[Stored dataset items]

=== Begin Enclosure ===

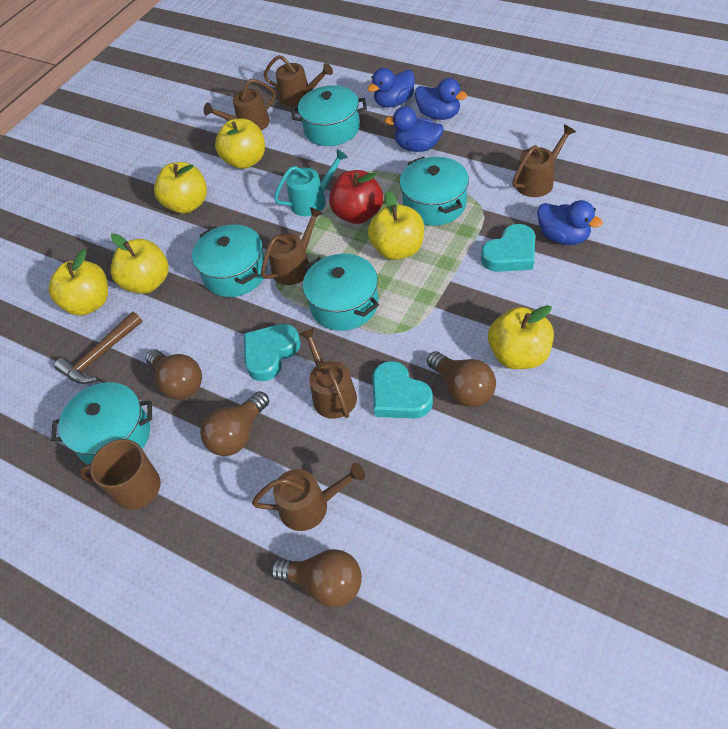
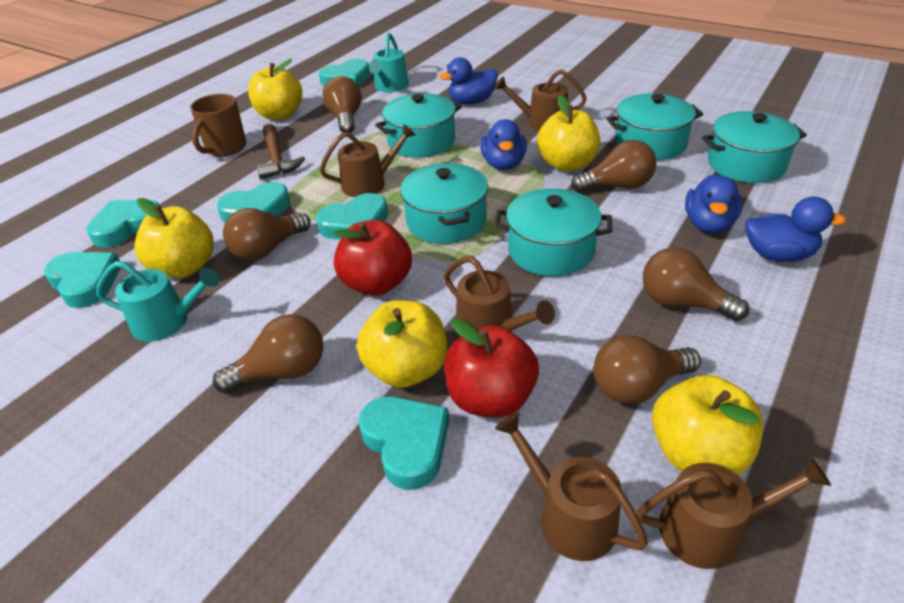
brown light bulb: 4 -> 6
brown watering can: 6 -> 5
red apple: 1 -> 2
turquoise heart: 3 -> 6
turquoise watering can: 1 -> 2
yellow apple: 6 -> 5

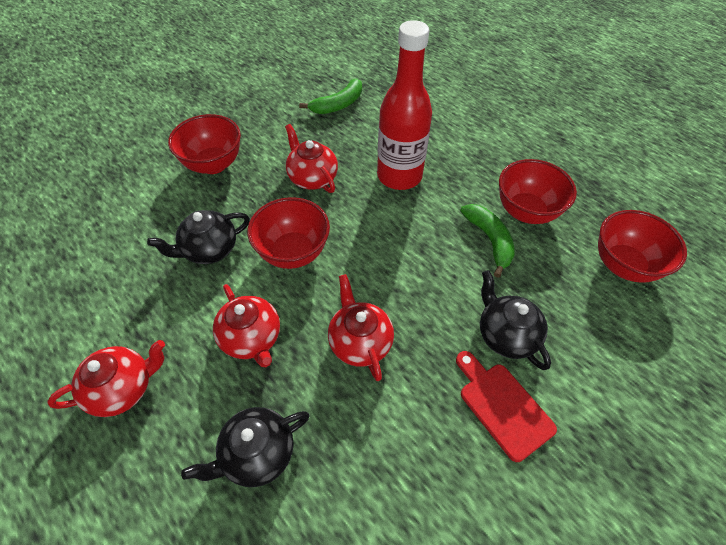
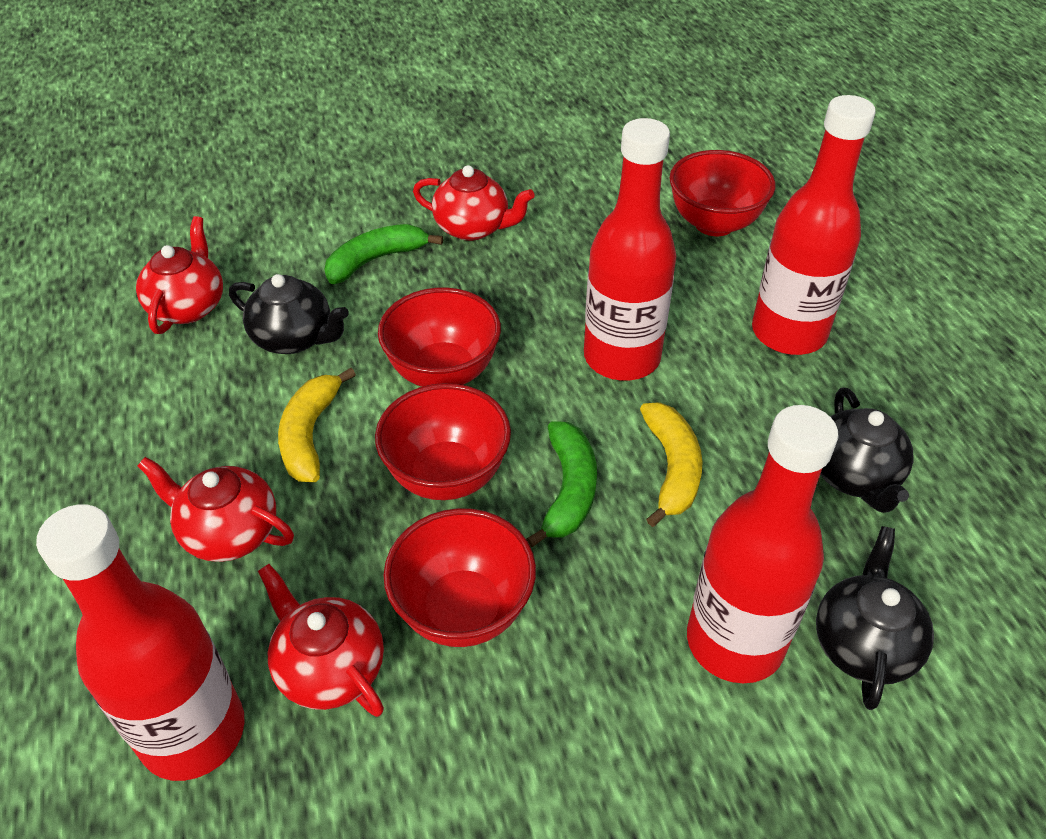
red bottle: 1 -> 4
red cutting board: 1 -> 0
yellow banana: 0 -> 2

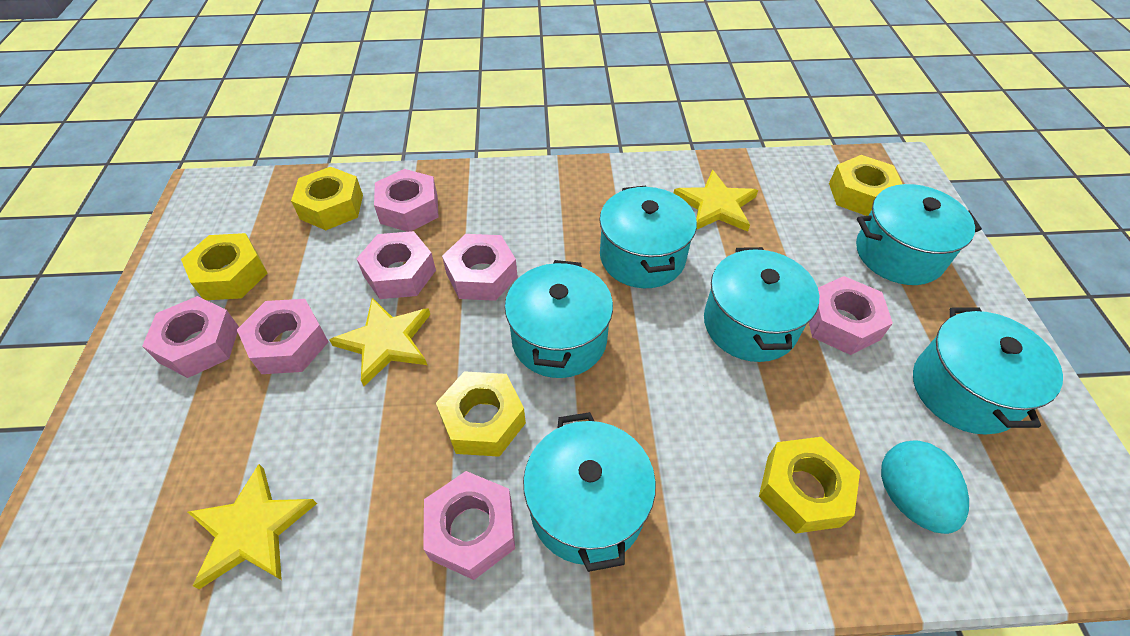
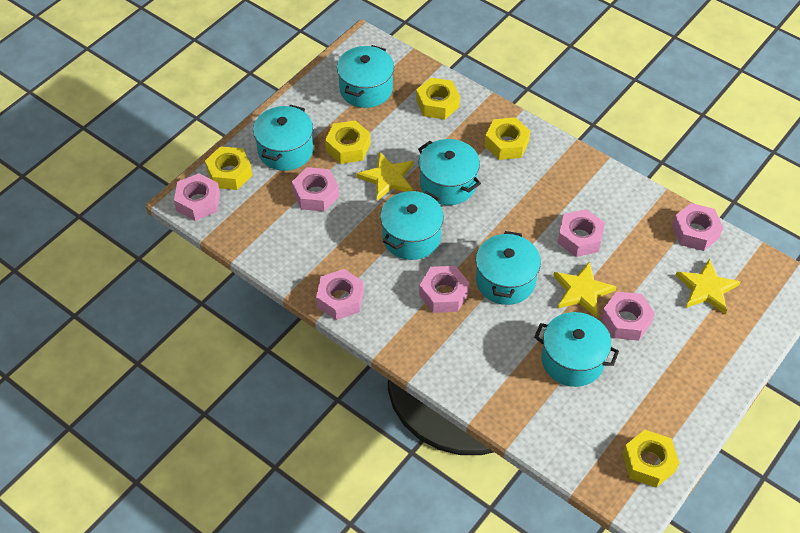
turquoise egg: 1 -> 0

=== End Enclosure ===

◆ **Action item**:
Output the data exactly as it is, with the pictures dropped.

◆ **Written answer**:
brown light bulb: 4 -> 6
brown watering can: 6 -> 5
red apple: 1 -> 2
turquoise heart: 3 -> 6
turquoise watering can: 1 -> 2
yellow apple: 6 -> 5

red bottle: 1 -> 4
red cutting board: 1 -> 0
yellow banana: 0 -> 2

turquoise egg: 1 -> 0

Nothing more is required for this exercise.